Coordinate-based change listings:
+ + + +

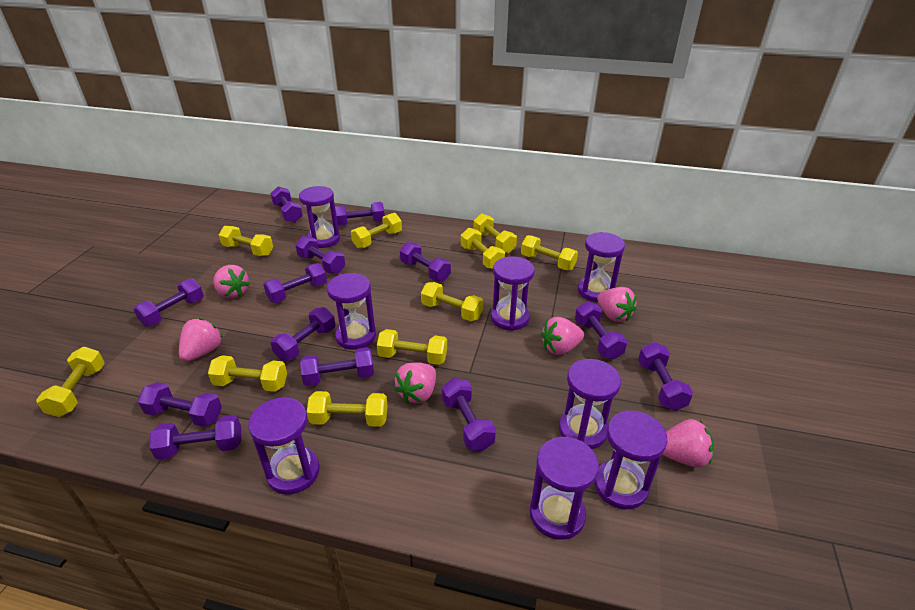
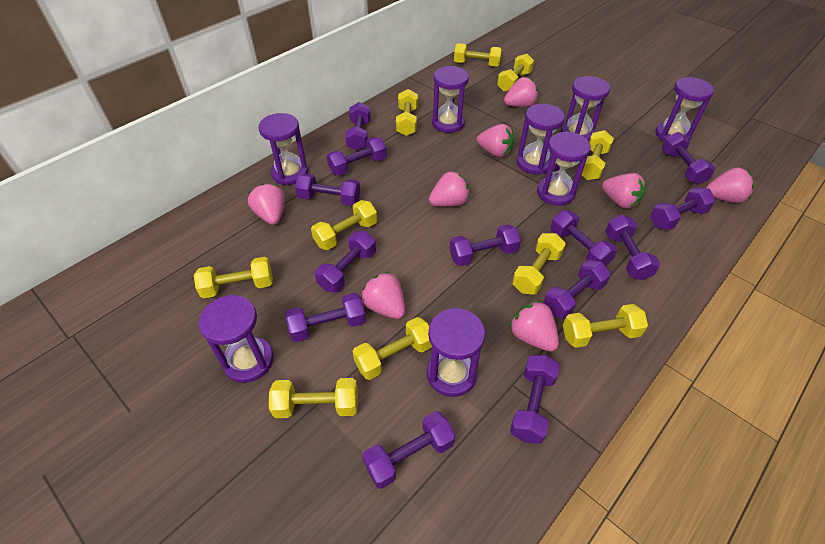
pink strawberry: 6 -> 8

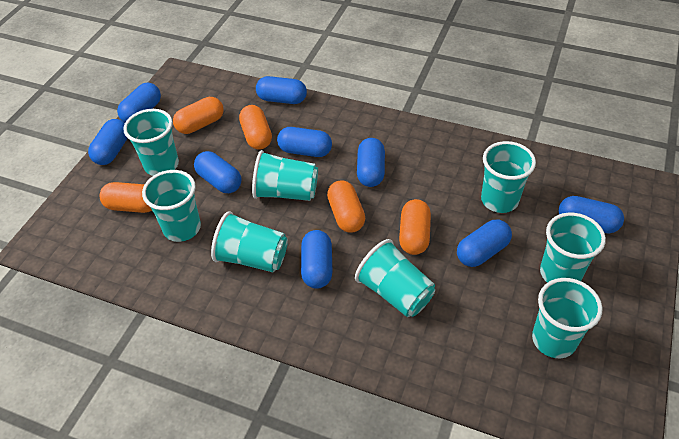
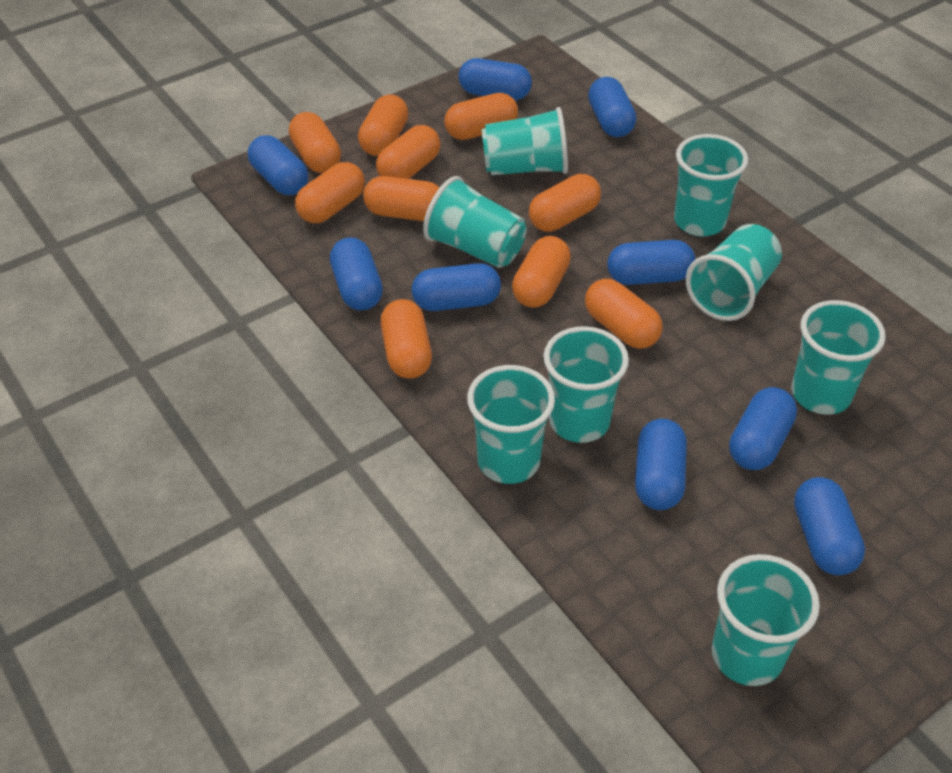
orange capsule: 5 -> 10

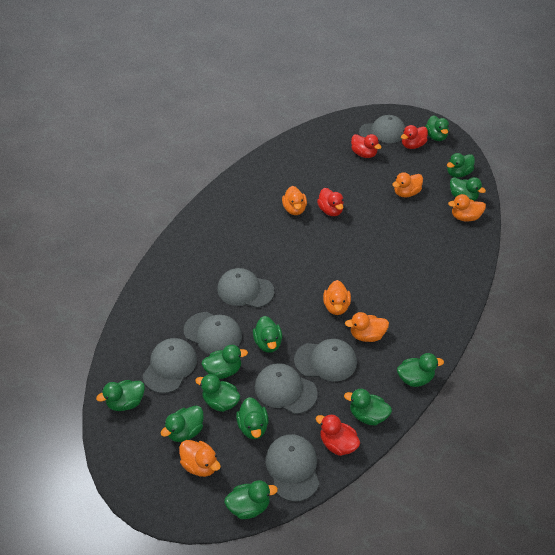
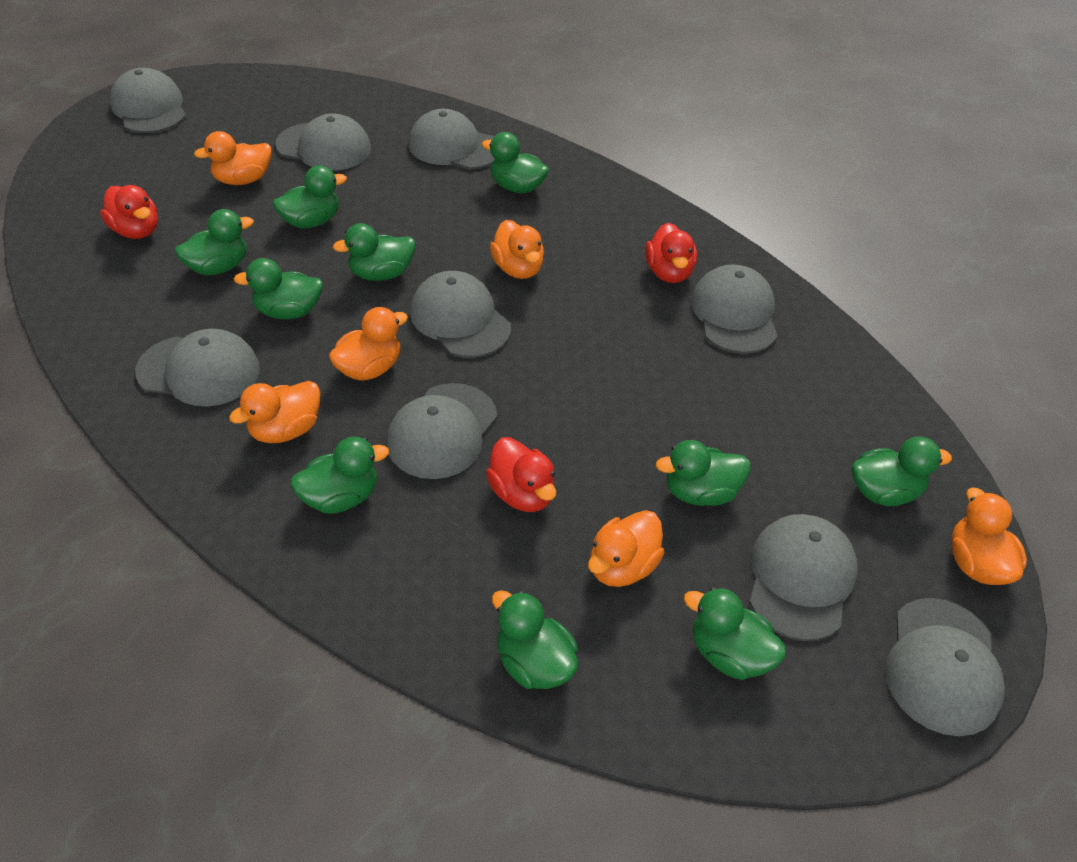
green duck: 12 -> 10
grey cap: 7 -> 9
red duck: 4 -> 3

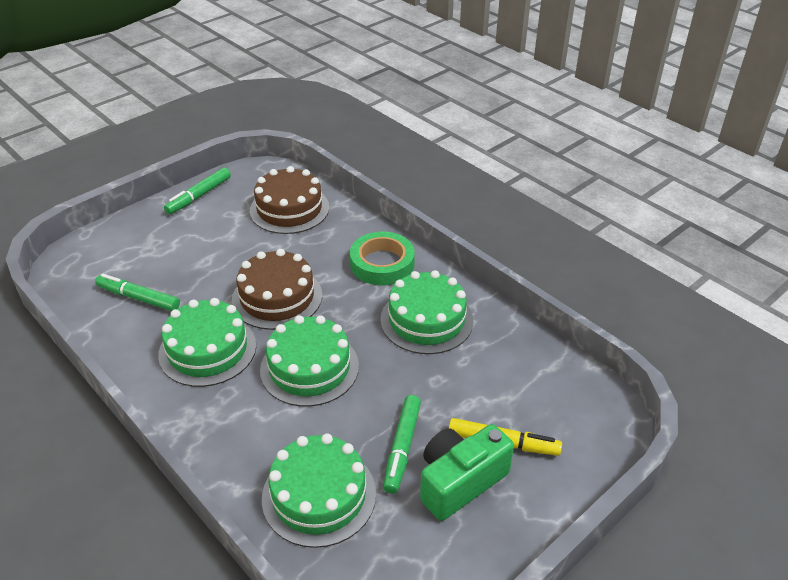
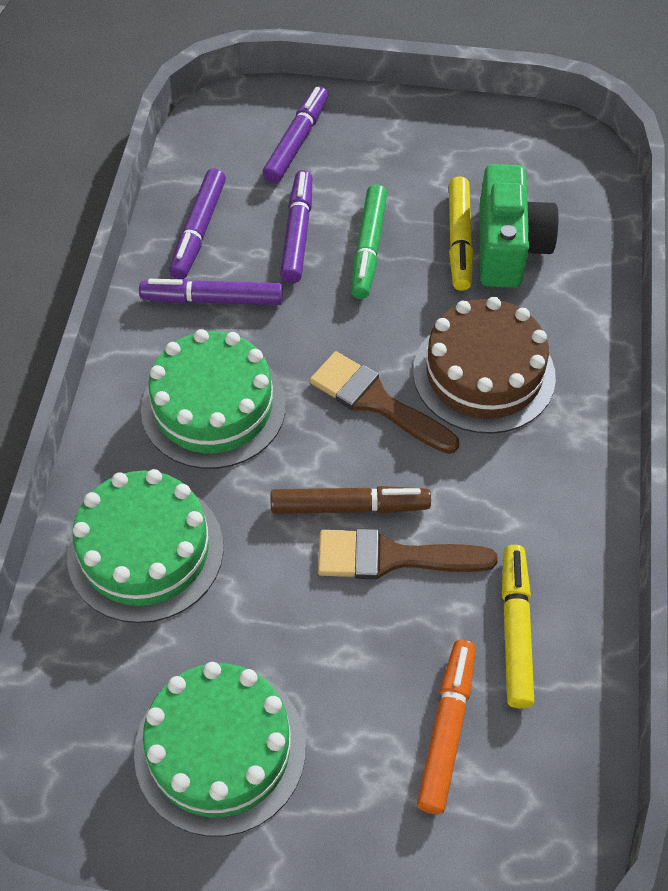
brown brush: 0 -> 2
brown cake: 2 -> 1
brown marker: 0 -> 1
green cake: 4 -> 3
green marker: 3 -> 1
green tape: 1 -> 0
orange marker: 0 -> 1
purple marker: 0 -> 4
yellow marker: 1 -> 2

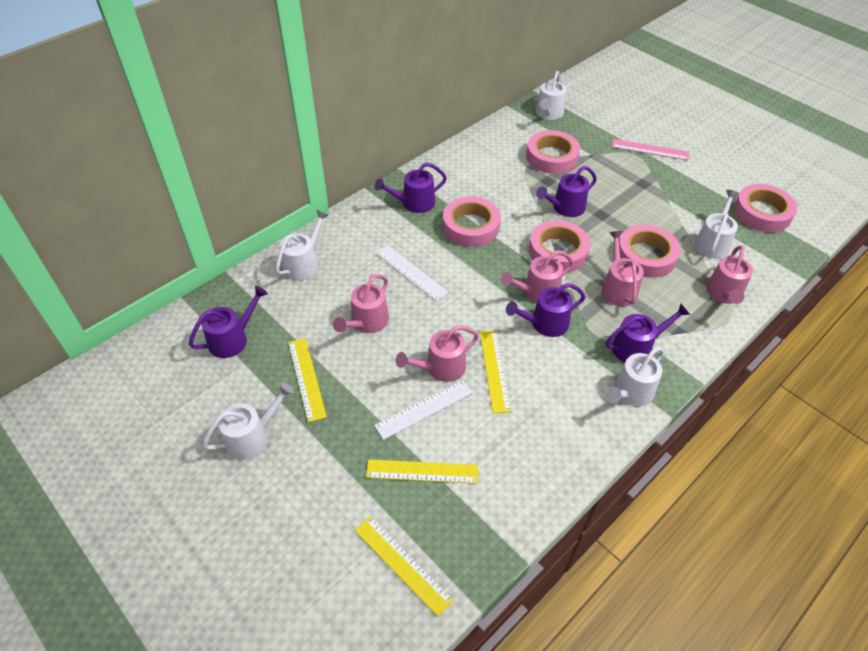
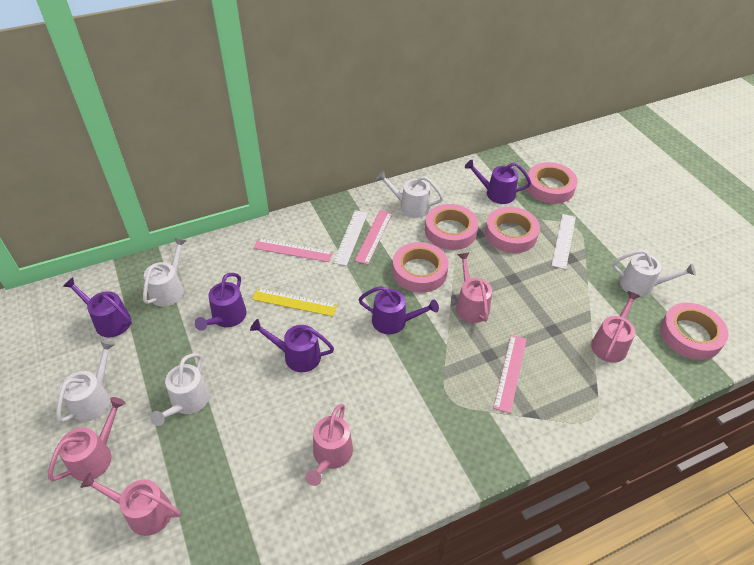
pink ruler: 1 -> 3
yellow ruler: 4 -> 1

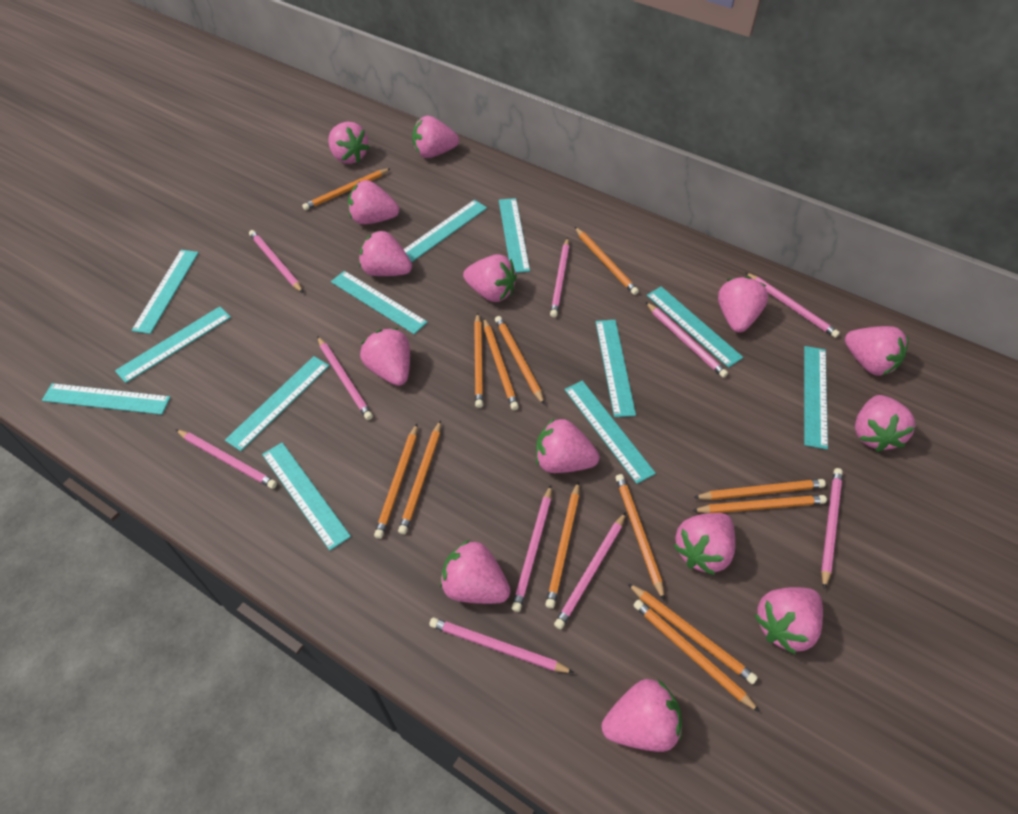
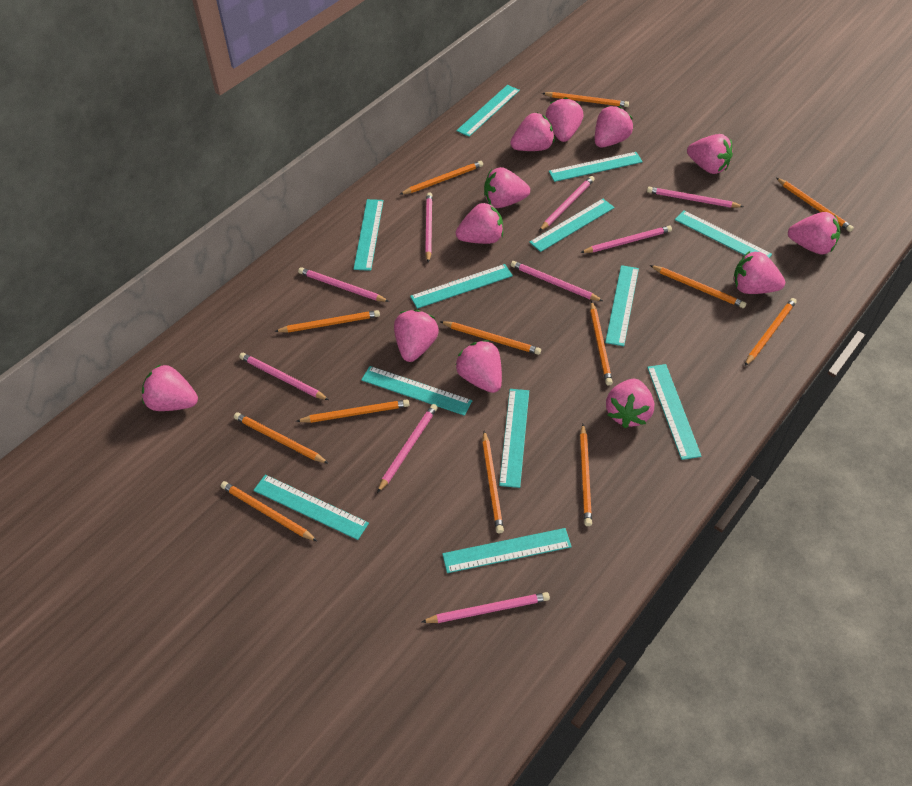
pink pencil: 10 -> 9
pink strawberry: 14 -> 12

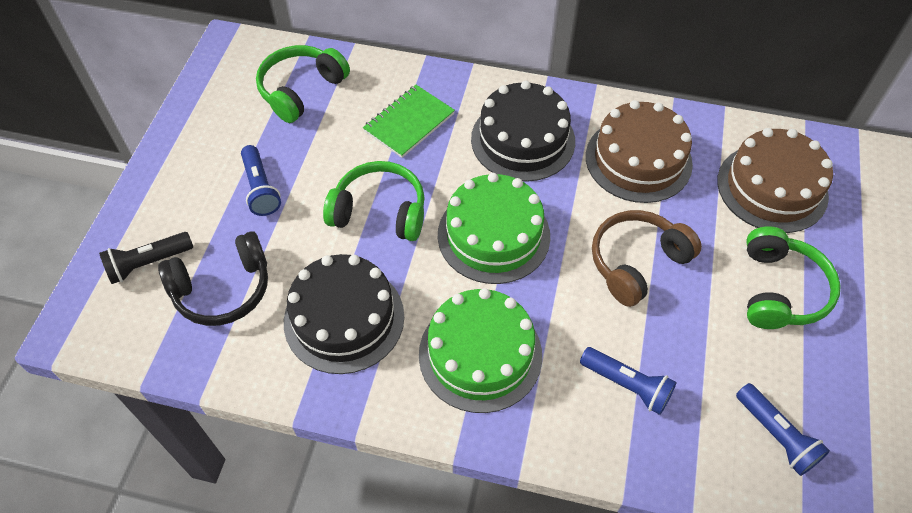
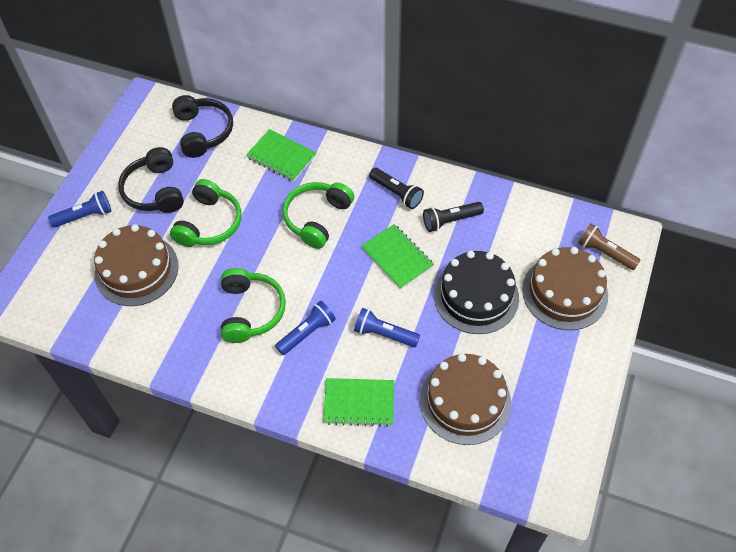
black cake: 2 -> 1
black flashlight: 1 -> 2
black headphones: 1 -> 2
brown cake: 2 -> 3
brown flashlight: 0 -> 1
brown headphones: 1 -> 0
green cake: 2 -> 0
green notebook: 1 -> 3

+ + + +

WHAT THIS TASK INVOLVES => Render the data above verbatim and without pictures.

RESULT OF THIS EXERCISE =>
pink strawberry: 6 -> 8

orange capsule: 5 -> 10

green duck: 12 -> 10
grey cap: 7 -> 9
red duck: 4 -> 3

brown brush: 0 -> 2
brown cake: 2 -> 1
brown marker: 0 -> 1
green cake: 4 -> 3
green marker: 3 -> 1
green tape: 1 -> 0
orange marker: 0 -> 1
purple marker: 0 -> 4
yellow marker: 1 -> 2

pink ruler: 1 -> 3
yellow ruler: 4 -> 1

pink pencil: 10 -> 9
pink strawberry: 14 -> 12

black cake: 2 -> 1
black flashlight: 1 -> 2
black headphones: 1 -> 2
brown cake: 2 -> 3
brown flashlight: 0 -> 1
brown headphones: 1 -> 0
green cake: 2 -> 0
green notebook: 1 -> 3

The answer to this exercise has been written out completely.